▸ Task
After locating the line with "white soap dispenser [302,197,341,249]" in the data that follows, return it and every later line exactly, up to and including the line with "orange pot [735,351,853,475]".

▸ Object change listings
━━━━━━━━━━━━━━━━━━━━━━━━━━━━━━

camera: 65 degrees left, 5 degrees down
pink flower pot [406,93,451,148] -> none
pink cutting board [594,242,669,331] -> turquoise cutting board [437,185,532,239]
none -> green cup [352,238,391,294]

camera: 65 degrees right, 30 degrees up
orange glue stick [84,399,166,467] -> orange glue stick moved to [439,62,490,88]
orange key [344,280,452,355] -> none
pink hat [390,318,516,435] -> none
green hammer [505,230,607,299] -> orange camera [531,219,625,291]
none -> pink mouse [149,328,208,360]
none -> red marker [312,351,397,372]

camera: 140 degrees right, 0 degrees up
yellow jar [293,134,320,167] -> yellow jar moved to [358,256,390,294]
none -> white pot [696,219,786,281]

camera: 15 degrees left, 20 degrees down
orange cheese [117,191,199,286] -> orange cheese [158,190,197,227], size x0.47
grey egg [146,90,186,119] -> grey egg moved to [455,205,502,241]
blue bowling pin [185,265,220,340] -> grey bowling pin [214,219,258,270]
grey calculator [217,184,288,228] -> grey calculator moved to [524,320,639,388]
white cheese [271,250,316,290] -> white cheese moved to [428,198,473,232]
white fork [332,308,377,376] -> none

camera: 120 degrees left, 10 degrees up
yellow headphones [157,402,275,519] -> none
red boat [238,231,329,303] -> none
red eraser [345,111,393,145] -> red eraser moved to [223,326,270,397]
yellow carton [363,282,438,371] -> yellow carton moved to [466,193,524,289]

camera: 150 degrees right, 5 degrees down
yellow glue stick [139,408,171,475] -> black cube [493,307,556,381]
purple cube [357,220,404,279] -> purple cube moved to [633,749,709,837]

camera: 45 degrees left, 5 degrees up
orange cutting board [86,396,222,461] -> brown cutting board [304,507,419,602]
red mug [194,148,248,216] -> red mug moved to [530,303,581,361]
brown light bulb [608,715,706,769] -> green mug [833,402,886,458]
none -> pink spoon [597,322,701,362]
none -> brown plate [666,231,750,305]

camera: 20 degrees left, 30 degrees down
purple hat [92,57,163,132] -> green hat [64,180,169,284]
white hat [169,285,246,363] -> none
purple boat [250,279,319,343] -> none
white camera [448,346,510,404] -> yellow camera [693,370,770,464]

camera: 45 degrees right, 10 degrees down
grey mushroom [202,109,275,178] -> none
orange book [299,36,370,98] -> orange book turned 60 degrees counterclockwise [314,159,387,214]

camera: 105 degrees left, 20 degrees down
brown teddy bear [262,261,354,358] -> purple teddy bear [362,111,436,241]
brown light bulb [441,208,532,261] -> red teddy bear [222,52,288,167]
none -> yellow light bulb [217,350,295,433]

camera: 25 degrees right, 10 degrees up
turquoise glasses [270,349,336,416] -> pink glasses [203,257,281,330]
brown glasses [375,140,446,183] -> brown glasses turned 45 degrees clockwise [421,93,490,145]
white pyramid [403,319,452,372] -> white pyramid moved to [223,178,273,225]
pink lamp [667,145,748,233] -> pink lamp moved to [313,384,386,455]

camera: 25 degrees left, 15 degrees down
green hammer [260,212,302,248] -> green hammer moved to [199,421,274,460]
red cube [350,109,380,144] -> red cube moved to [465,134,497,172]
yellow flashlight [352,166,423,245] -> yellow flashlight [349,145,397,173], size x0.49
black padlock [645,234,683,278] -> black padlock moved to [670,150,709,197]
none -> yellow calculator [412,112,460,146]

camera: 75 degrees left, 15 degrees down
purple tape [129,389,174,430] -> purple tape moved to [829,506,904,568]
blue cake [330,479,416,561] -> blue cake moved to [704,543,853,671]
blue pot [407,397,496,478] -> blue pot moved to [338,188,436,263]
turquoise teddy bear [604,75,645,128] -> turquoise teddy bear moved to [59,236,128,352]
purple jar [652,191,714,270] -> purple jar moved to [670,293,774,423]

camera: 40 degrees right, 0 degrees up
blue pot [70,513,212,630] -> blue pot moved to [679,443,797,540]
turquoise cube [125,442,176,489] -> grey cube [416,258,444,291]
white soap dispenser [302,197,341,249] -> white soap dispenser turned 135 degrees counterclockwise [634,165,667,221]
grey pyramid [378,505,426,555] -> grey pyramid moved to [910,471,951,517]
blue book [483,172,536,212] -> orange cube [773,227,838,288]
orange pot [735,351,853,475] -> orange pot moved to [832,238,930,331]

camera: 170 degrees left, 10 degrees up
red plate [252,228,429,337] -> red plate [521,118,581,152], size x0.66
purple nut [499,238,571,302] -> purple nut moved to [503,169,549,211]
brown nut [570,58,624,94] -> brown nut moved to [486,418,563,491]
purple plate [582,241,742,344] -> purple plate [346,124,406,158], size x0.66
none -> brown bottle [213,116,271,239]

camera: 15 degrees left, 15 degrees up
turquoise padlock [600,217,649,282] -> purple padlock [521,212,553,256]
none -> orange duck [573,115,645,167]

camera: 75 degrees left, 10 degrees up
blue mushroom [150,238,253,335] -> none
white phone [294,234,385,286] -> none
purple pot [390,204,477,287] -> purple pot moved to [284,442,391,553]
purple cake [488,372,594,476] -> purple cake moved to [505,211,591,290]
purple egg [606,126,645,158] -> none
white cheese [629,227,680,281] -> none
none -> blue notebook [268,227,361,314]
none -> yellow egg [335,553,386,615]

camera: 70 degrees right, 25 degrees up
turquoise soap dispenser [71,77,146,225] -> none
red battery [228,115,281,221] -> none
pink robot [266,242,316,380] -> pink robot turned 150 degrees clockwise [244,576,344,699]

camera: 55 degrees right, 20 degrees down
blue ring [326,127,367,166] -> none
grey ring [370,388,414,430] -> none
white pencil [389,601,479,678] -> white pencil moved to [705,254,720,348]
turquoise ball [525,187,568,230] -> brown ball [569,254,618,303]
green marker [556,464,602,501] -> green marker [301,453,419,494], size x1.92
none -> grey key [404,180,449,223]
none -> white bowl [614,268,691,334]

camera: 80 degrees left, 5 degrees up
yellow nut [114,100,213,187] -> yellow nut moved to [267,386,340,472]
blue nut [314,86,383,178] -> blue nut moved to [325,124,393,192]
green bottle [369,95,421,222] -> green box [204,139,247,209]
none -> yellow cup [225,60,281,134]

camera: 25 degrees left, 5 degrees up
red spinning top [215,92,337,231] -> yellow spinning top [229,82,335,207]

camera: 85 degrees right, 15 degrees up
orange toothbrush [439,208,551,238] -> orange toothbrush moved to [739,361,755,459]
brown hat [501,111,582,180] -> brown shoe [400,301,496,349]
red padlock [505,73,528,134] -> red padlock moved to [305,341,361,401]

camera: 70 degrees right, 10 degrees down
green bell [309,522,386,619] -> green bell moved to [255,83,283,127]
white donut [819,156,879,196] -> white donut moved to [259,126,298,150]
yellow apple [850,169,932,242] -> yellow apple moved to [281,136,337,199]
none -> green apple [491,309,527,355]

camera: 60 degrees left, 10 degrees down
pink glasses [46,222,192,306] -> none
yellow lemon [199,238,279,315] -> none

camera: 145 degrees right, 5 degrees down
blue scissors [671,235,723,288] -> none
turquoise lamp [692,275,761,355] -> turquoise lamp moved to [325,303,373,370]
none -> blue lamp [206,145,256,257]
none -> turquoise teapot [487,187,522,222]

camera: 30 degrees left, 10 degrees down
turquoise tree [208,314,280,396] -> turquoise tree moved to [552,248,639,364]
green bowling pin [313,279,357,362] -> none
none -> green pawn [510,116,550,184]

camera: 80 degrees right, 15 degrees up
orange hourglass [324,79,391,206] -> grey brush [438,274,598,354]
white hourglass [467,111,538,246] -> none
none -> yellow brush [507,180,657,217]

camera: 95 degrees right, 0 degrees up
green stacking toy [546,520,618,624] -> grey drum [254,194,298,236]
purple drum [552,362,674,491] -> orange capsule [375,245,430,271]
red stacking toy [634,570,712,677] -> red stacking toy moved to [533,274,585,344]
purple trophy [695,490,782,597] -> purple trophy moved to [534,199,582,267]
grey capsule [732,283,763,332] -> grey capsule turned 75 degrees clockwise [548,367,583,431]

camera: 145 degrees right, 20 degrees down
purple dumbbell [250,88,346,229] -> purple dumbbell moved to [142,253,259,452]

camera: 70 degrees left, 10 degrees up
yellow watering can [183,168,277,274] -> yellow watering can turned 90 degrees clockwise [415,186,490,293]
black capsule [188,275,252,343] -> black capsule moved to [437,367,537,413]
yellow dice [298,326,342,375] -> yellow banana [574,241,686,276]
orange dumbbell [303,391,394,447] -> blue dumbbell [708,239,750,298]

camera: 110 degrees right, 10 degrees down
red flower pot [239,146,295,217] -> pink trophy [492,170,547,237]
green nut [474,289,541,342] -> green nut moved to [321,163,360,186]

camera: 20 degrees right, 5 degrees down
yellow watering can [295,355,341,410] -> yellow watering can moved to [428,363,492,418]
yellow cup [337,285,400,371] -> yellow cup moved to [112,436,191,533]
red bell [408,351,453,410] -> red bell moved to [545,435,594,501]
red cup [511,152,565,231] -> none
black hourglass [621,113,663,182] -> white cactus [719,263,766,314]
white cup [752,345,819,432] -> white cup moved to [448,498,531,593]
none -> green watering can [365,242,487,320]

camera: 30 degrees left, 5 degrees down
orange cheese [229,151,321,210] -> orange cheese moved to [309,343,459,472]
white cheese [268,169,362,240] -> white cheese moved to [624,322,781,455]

━━━━━━━━━━━━━━━━━━━━━━━━━━━━━━

▸ Solution to this task
white soap dispenser [302,197,341,249] -> white soap dispenser turned 135 degrees counterclockwise [634,165,667,221]
grey pyramid [378,505,426,555] -> grey pyramid moved to [910,471,951,517]
blue book [483,172,536,212] -> orange cube [773,227,838,288]
orange pot [735,351,853,475] -> orange pot moved to [832,238,930,331]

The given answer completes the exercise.